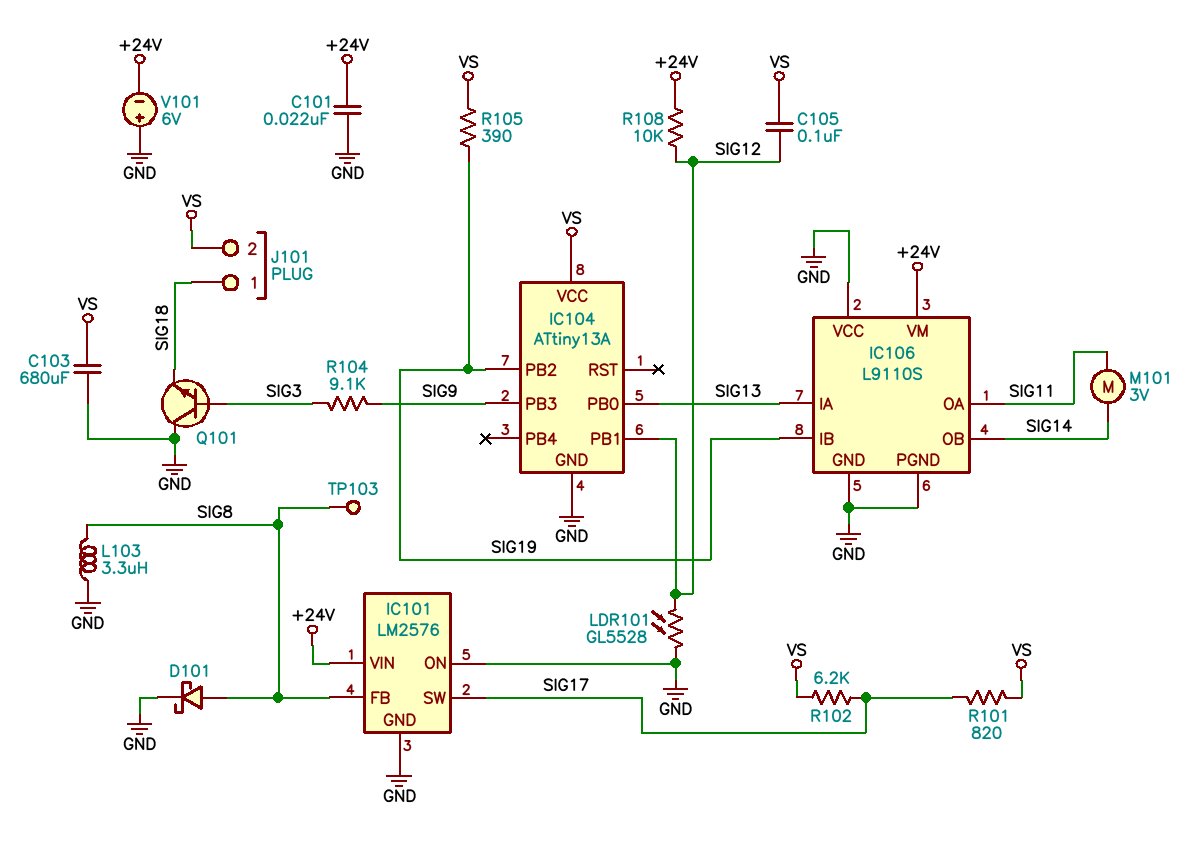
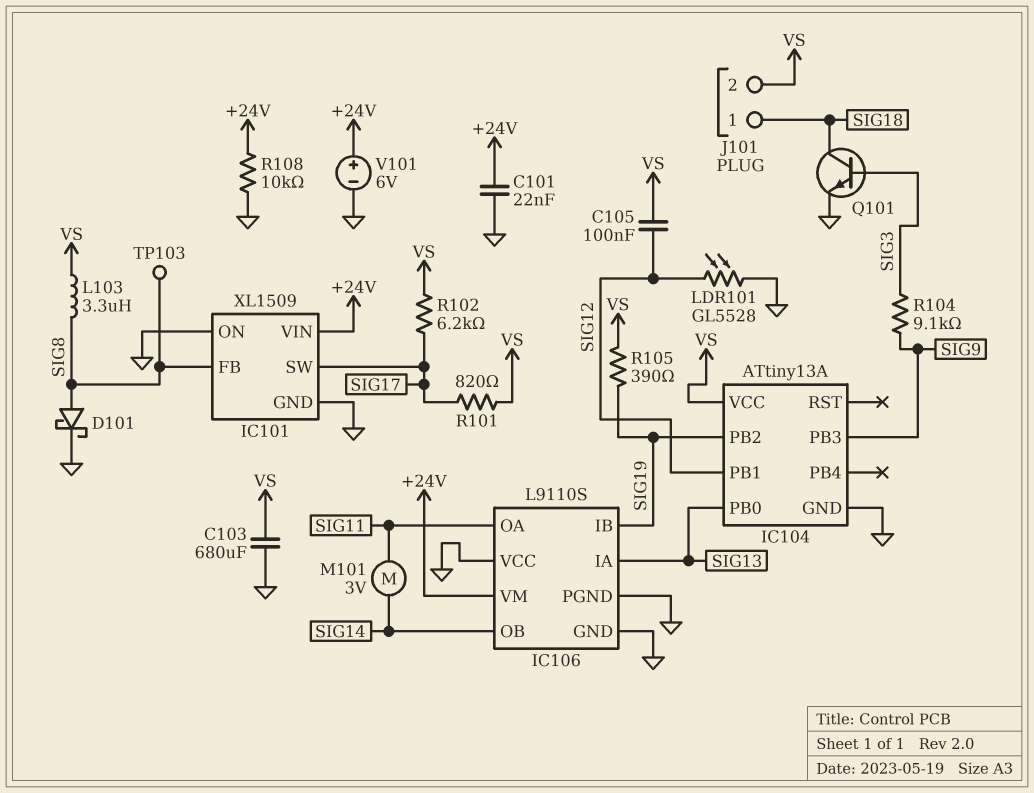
IC101: LM2576 -> XL1509
L103: 3.3uH (GND, SIG8) -> 3.3uH (SIG8, VS)
Q101: NPN (B SIG3, C GND, E SIG18) -> NPN (B SIG3, C SIG18, E GND)
R108: 10k (+24V, SIG12) -> 10k (+24V, GND)
V101: 6V (plus GND, minus +24V) -> 6V (plus +24V, minus GND)

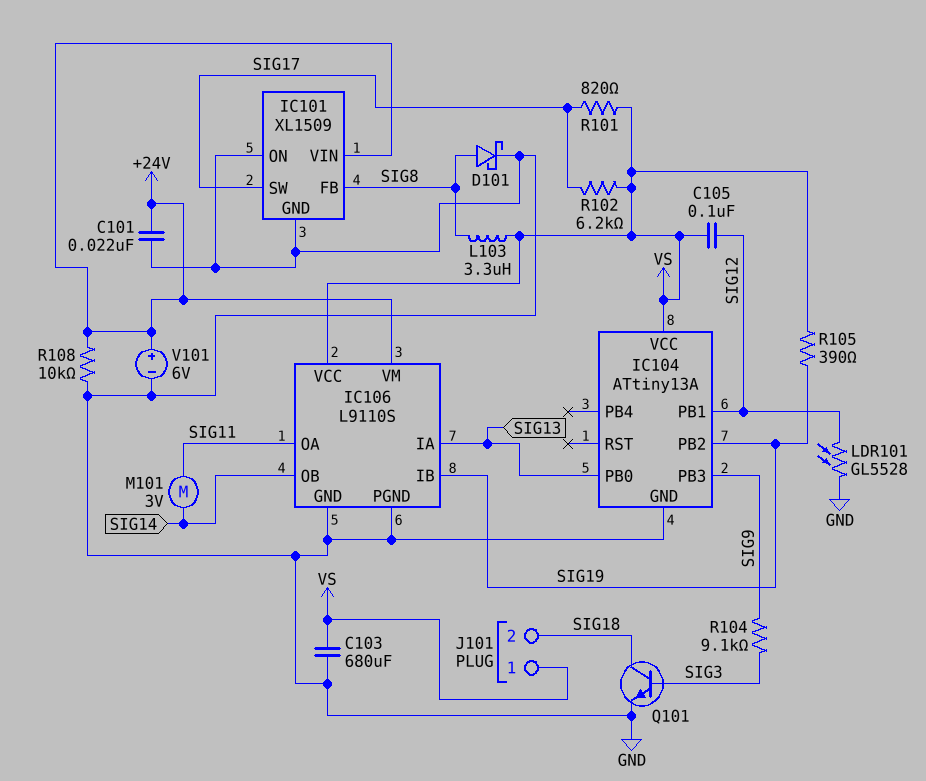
IC106 pin VCC: GND -> VS
J101 pin 1: SIG18 -> VS
J101 pin 2: VS -> SIG18
TP103: test point (SIG8) -> none

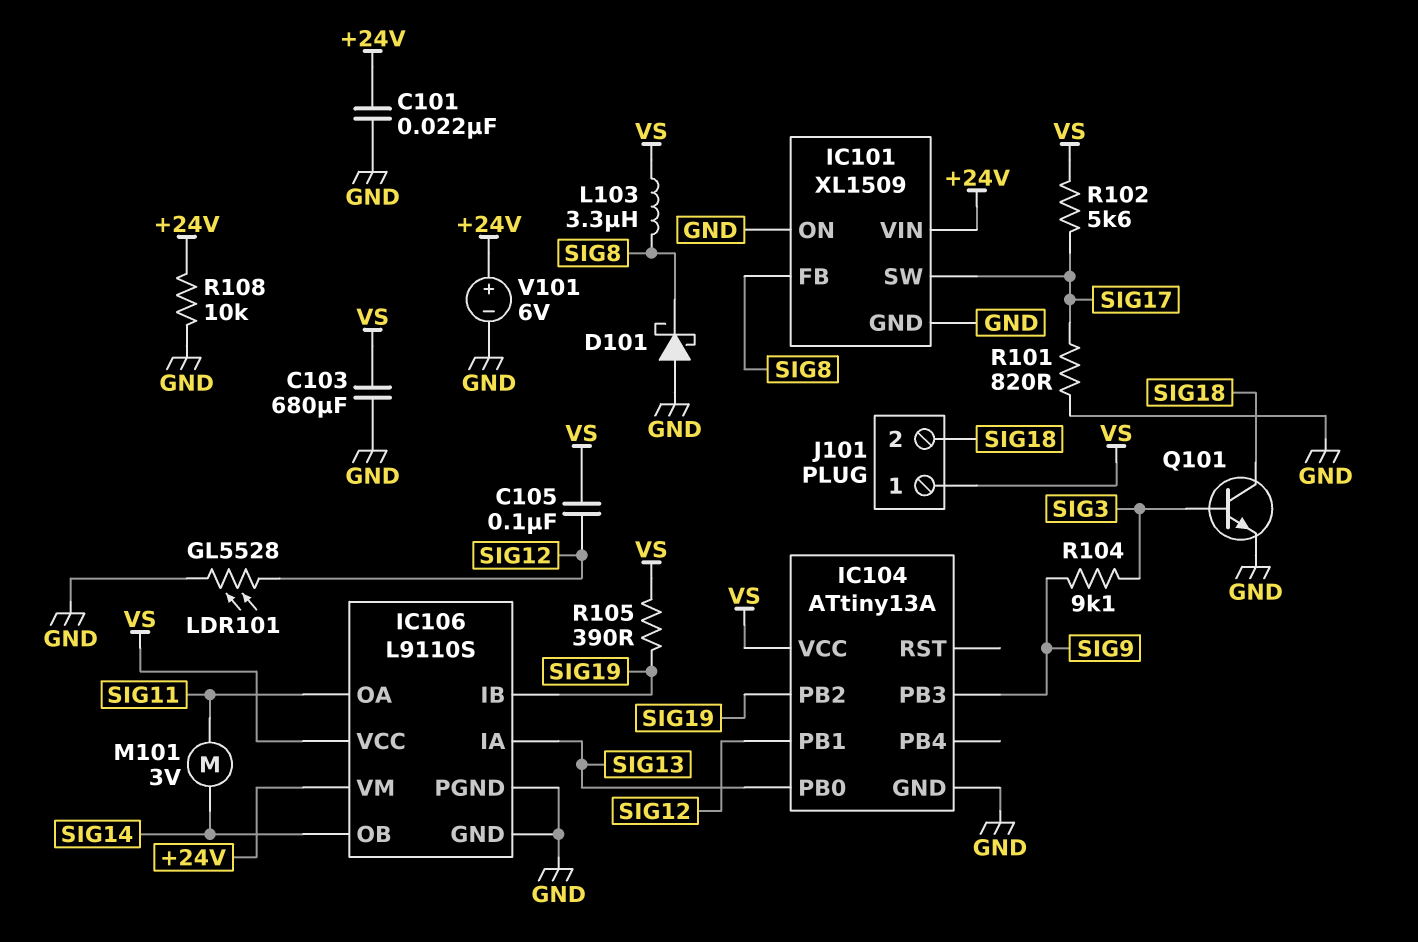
D101: schottky (A SIG8, K GND) -> schottky (A GND, K SIG8)
R101: 820 (SIG17, VS) -> 820 (GND, SIG17)
R102: 6.2k (SIG17, VS) -> 5.6k (SIG17, VS)

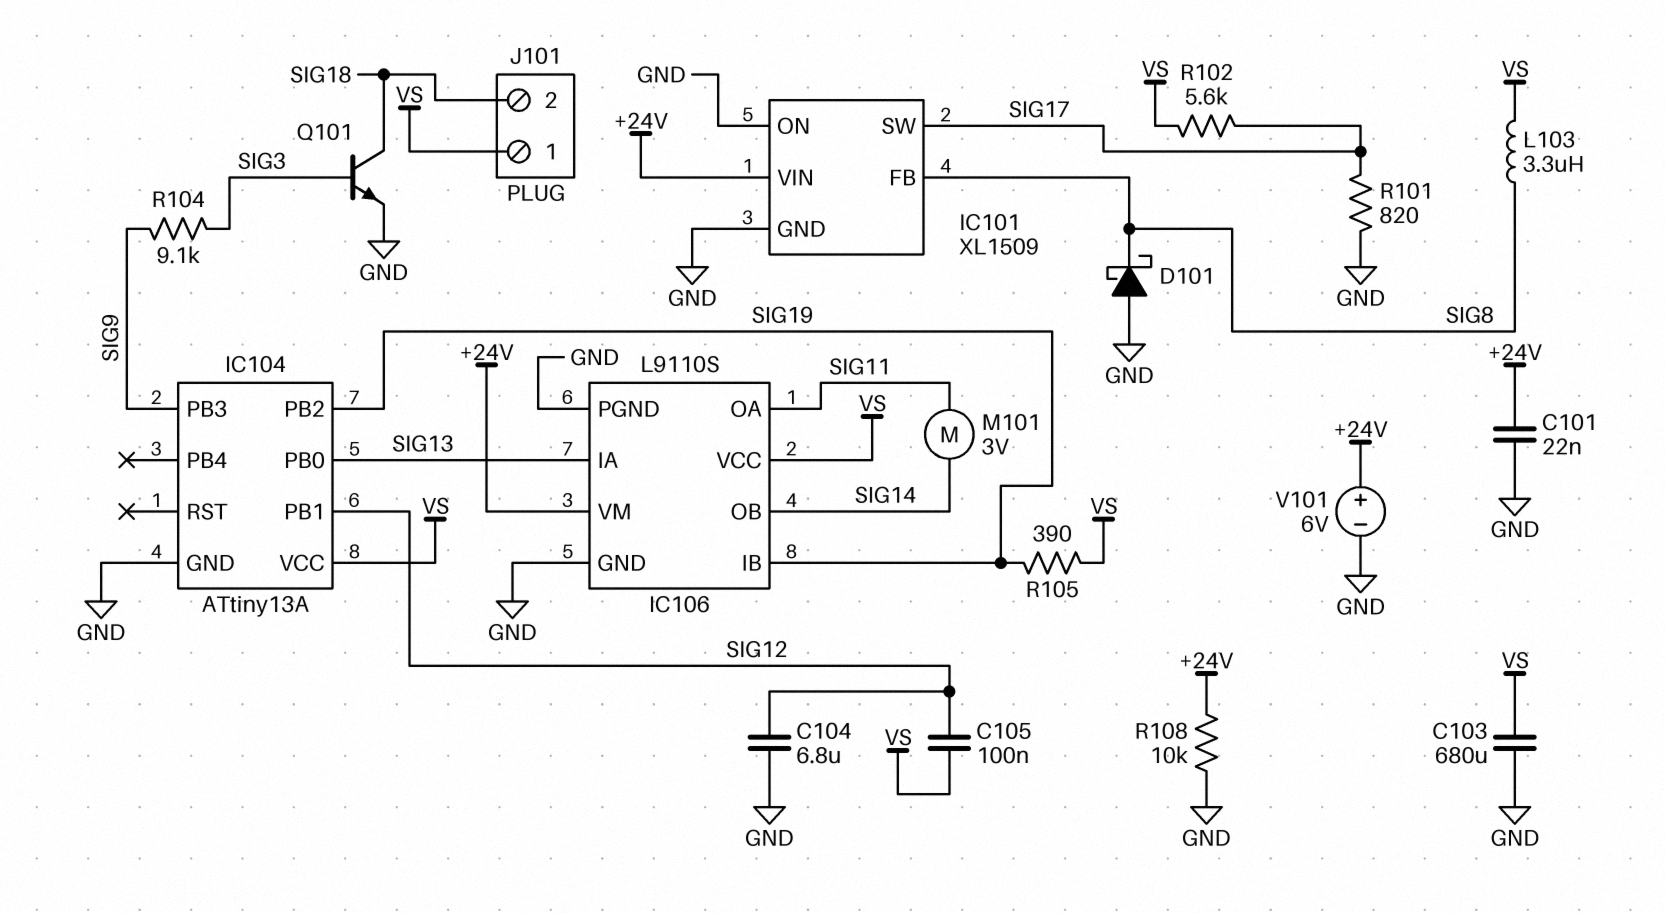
C104: none -> 6.8uF (GND, SIG12)
LDR101: GL5528 (GND, SIG12) -> none

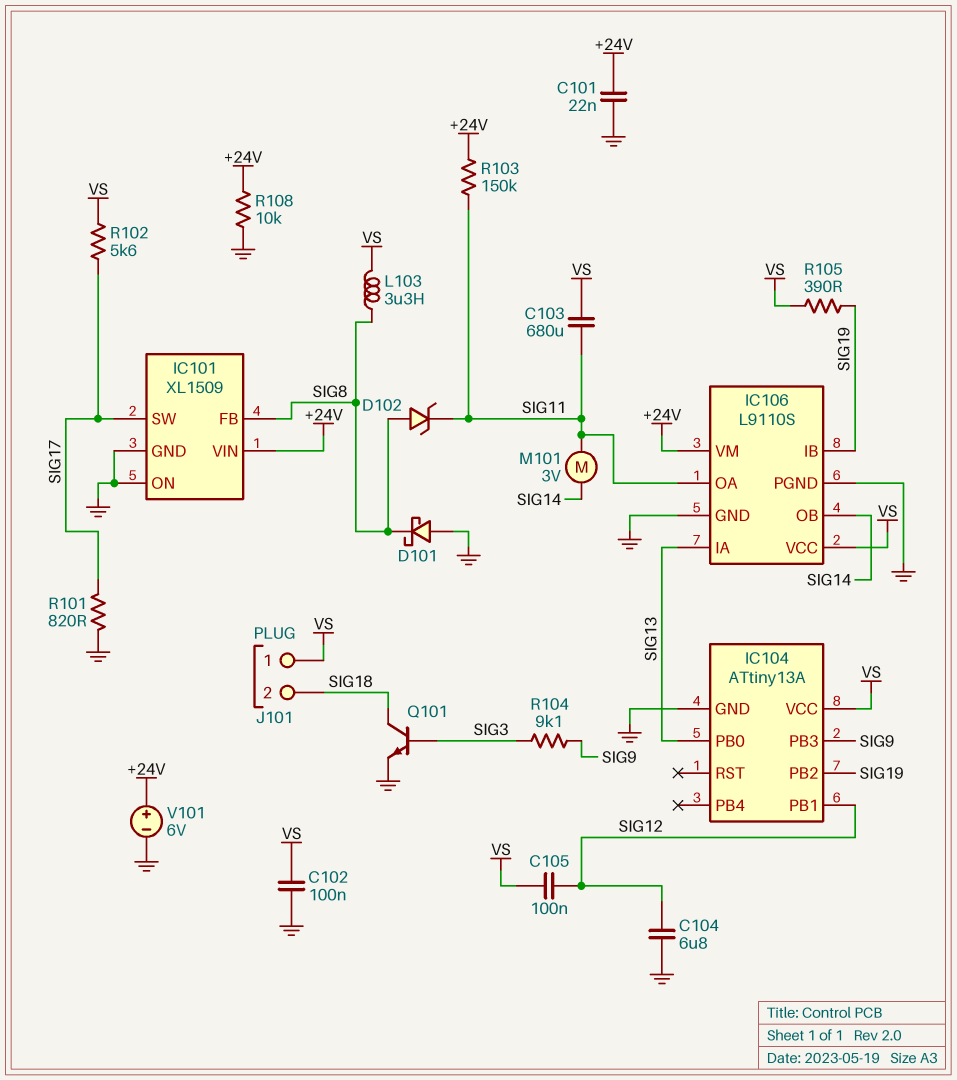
C102: none -> 100nF (GND, VS)
C103: 680uF (GND, VS) -> 680uF (SIG11, VS)
D102: none -> zener (A SIG8, K SIG11)
R103: none -> 150k (+24V, SIG11)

※ ※ ※

• EXERCISE OBJECTIVE: Transcribe each of the records above precisely, with no pictures in the copy.

• YOUR RESPONSE:
IC101: LM2576 -> XL1509
L103: 3.3uH (GND, SIG8) -> 3.3uH (SIG8, VS)
Q101: NPN (B SIG3, C GND, E SIG18) -> NPN (B SIG3, C SIG18, E GND)
R108: 10k (+24V, SIG12) -> 10k (+24V, GND)
V101: 6V (plus GND, minus +24V) -> 6V (plus +24V, minus GND)

IC106 pin VCC: GND -> VS
J101 pin 1: SIG18 -> VS
J101 pin 2: VS -> SIG18
TP103: test point (SIG8) -> none

D101: schottky (A SIG8, K GND) -> schottky (A GND, K SIG8)
R101: 820 (SIG17, VS) -> 820 (GND, SIG17)
R102: 6.2k (SIG17, VS) -> 5.6k (SIG17, VS)

C104: none -> 6.8uF (GND, SIG12)
LDR101: GL5528 (GND, SIG12) -> none

C102: none -> 100nF (GND, VS)
C103: 680uF (GND, VS) -> 680uF (SIG11, VS)
D102: none -> zener (A SIG8, K SIG11)
R103: none -> 150k (+24V, SIG11)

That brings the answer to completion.